INSTRUCTIONS FOR THE TASK — Hand back each record exactly as you find it.

SOURCE DATA —
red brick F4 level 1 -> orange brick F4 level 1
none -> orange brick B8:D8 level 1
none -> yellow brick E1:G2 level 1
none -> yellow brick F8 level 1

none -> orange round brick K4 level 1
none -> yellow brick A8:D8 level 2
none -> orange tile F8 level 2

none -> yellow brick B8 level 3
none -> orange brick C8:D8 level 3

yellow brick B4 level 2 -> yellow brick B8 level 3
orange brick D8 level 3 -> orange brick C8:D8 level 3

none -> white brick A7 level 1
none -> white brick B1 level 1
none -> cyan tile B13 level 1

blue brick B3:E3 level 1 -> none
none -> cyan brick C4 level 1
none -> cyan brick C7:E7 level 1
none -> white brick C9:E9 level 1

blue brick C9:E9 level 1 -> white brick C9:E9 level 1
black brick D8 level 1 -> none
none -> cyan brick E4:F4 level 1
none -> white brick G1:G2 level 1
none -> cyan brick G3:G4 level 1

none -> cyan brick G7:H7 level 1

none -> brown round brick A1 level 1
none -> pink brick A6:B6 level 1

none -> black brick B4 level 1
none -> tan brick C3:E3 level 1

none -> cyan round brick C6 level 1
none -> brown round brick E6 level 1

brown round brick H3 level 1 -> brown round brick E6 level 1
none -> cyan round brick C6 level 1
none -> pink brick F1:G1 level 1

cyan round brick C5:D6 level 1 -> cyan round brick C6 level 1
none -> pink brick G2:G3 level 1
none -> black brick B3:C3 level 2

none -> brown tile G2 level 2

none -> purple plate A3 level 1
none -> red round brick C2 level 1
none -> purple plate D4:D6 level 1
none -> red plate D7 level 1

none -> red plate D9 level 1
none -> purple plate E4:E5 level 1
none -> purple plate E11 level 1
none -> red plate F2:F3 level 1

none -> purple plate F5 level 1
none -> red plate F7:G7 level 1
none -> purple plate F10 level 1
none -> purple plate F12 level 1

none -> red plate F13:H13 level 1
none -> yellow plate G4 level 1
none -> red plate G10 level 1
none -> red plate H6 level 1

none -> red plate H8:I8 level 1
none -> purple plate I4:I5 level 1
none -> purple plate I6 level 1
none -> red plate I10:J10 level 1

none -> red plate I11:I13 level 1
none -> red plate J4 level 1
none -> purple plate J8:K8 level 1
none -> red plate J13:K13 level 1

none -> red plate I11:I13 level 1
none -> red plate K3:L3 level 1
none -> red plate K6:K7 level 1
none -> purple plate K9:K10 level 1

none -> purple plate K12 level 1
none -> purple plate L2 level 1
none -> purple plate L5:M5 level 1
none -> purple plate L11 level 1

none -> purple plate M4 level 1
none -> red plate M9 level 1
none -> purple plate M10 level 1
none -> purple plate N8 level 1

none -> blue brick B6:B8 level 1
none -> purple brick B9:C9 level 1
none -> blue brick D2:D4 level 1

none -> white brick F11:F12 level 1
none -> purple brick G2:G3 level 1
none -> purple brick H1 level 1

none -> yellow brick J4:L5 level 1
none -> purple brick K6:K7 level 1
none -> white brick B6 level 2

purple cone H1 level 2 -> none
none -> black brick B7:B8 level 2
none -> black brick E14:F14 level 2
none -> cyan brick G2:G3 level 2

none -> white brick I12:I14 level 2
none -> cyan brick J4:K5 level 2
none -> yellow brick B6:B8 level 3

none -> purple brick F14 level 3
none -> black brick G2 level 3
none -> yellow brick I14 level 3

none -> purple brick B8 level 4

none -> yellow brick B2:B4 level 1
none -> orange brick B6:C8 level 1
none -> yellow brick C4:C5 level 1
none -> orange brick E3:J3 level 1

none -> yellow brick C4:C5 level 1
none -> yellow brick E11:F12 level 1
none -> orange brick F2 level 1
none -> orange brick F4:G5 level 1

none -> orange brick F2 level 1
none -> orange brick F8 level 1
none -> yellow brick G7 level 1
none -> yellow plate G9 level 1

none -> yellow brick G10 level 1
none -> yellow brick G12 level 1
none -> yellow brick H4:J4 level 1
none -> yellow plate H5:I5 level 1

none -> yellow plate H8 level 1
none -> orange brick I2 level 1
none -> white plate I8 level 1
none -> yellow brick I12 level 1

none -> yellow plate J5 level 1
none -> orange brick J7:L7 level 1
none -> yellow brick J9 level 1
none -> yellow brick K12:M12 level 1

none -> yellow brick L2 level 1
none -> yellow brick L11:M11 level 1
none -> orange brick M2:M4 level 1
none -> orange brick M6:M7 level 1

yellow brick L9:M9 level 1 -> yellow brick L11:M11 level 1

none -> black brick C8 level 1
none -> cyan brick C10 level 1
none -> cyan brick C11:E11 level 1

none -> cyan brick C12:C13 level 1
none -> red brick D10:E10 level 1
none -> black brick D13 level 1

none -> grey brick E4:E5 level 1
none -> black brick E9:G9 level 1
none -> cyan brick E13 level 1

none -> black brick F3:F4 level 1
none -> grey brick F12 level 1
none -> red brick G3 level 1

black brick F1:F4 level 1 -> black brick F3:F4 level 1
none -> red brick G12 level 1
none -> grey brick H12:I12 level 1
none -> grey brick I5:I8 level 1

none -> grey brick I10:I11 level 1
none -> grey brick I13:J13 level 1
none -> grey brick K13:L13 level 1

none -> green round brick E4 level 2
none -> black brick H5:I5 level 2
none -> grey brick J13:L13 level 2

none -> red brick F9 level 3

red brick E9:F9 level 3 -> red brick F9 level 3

TASK ANSWER —
red brick F4 level 1 -> orange brick F4 level 1
none -> orange brick B8:D8 level 1
none -> yellow brick E1:G2 level 1
none -> yellow brick F8 level 1

none -> orange round brick K4 level 1
none -> yellow brick A8:D8 level 2
none -> orange tile F8 level 2

none -> yellow brick B8 level 3
none -> orange brick C8:D8 level 3

yellow brick B4 level 2 -> yellow brick B8 level 3
orange brick D8 level 3 -> orange brick C8:D8 level 3

none -> white brick A7 level 1
none -> white brick B1 level 1
none -> cyan tile B13 level 1

blue brick B3:E3 level 1 -> none
none -> cyan brick C4 level 1
none -> cyan brick C7:E7 level 1
none -> white brick C9:E9 level 1

blue brick C9:E9 level 1 -> white brick C9:E9 level 1
black brick D8 level 1 -> none
none -> cyan brick E4:F4 level 1
none -> white brick G1:G2 level 1
none -> cyan brick G3:G4 level 1

none -> cyan brick G7:H7 level 1

none -> brown round brick A1 level 1
none -> pink brick A6:B6 level 1

none -> black brick B4 level 1
none -> tan brick C3:E3 level 1

none -> cyan round brick C6 level 1
none -> brown round brick E6 level 1

brown round brick H3 level 1 -> brown round brick E6 level 1
none -> cyan round brick C6 level 1
none -> pink brick F1:G1 level 1

cyan round brick C5:D6 level 1 -> cyan round brick C6 level 1
none -> pink brick G2:G3 level 1
none -> black brick B3:C3 level 2

none -> brown tile G2 level 2

none -> purple plate A3 level 1
none -> red round brick C2 level 1
none -> purple plate D4:D6 level 1
none -> red plate D7 level 1

none -> red plate D9 level 1
none -> purple plate E4:E5 level 1
none -> purple plate E11 level 1
none -> red plate F2:F3 level 1

none -> purple plate F5 level 1
none -> red plate F7:G7 level 1
none -> purple plate F10 level 1
none -> purple plate F12 level 1

none -> red plate F13:H13 level 1
none -> yellow plate G4 level 1
none -> red plate G10 level 1
none -> red plate H6 level 1

none -> red plate H8:I8 level 1
none -> purple plate I4:I5 level 1
none -> purple plate I6 level 1
none -> red plate I10:J10 level 1

none -> red plate I11:I13 level 1
none -> red plate J4 level 1
none -> purple plate J8:K8 level 1
none -> red plate J13:K13 level 1

none -> red plate I11:I13 level 1
none -> red plate K3:L3 level 1
none -> red plate K6:K7 level 1
none -> purple plate K9:K10 level 1

none -> purple plate K12 level 1
none -> purple plate L2 level 1
none -> purple plate L5:M5 level 1
none -> purple plate L11 level 1

none -> purple plate M4 level 1
none -> red plate M9 level 1
none -> purple plate M10 level 1
none -> purple plate N8 level 1

none -> blue brick B6:B8 level 1
none -> purple brick B9:C9 level 1
none -> blue brick D2:D4 level 1

none -> white brick F11:F12 level 1
none -> purple brick G2:G3 level 1
none -> purple brick H1 level 1

none -> yellow brick J4:L5 level 1
none -> purple brick K6:K7 level 1
none -> white brick B6 level 2

purple cone H1 level 2 -> none
none -> black brick B7:B8 level 2
none -> black brick E14:F14 level 2
none -> cyan brick G2:G3 level 2

none -> white brick I12:I14 level 2
none -> cyan brick J4:K5 level 2
none -> yellow brick B6:B8 level 3

none -> purple brick F14 level 3
none -> black brick G2 level 3
none -> yellow brick I14 level 3

none -> purple brick B8 level 4

none -> yellow brick B2:B4 level 1
none -> orange brick B6:C8 level 1
none -> yellow brick C4:C5 level 1
none -> orange brick E3:J3 level 1

none -> yellow brick C4:C5 level 1
none -> yellow brick E11:F12 level 1
none -> orange brick F2 level 1
none -> orange brick F4:G5 level 1

none -> orange brick F2 level 1
none -> orange brick F8 level 1
none -> yellow brick G7 level 1
none -> yellow plate G9 level 1

none -> yellow brick G10 level 1
none -> yellow brick G12 level 1
none -> yellow brick H4:J4 level 1
none -> yellow plate H5:I5 level 1

none -> yellow plate H8 level 1
none -> orange brick I2 level 1
none -> white plate I8 level 1
none -> yellow brick I12 level 1

none -> yellow plate J5 level 1
none -> orange brick J7:L7 level 1
none -> yellow brick J9 level 1
none -> yellow brick K12:M12 level 1

none -> yellow brick L2 level 1
none -> yellow brick L11:M11 level 1
none -> orange brick M2:M4 level 1
none -> orange brick M6:M7 level 1

yellow brick L9:M9 level 1 -> yellow brick L11:M11 level 1

none -> black brick C8 level 1
none -> cyan brick C10 level 1
none -> cyan brick C11:E11 level 1

none -> cyan brick C12:C13 level 1
none -> red brick D10:E10 level 1
none -> black brick D13 level 1

none -> grey brick E4:E5 level 1
none -> black brick E9:G9 level 1
none -> cyan brick E13 level 1

none -> black brick F3:F4 level 1
none -> grey brick F12 level 1
none -> red brick G3 level 1

black brick F1:F4 level 1 -> black brick F3:F4 level 1
none -> red brick G12 level 1
none -> grey brick H12:I12 level 1
none -> grey brick I5:I8 level 1

none -> grey brick I10:I11 level 1
none -> grey brick I13:J13 level 1
none -> grey brick K13:L13 level 1

none -> green round brick E4 level 2
none -> black brick H5:I5 level 2
none -> grey brick J13:L13 level 2

none -> red brick F9 level 3

red brick E9:F9 level 3 -> red brick F9 level 3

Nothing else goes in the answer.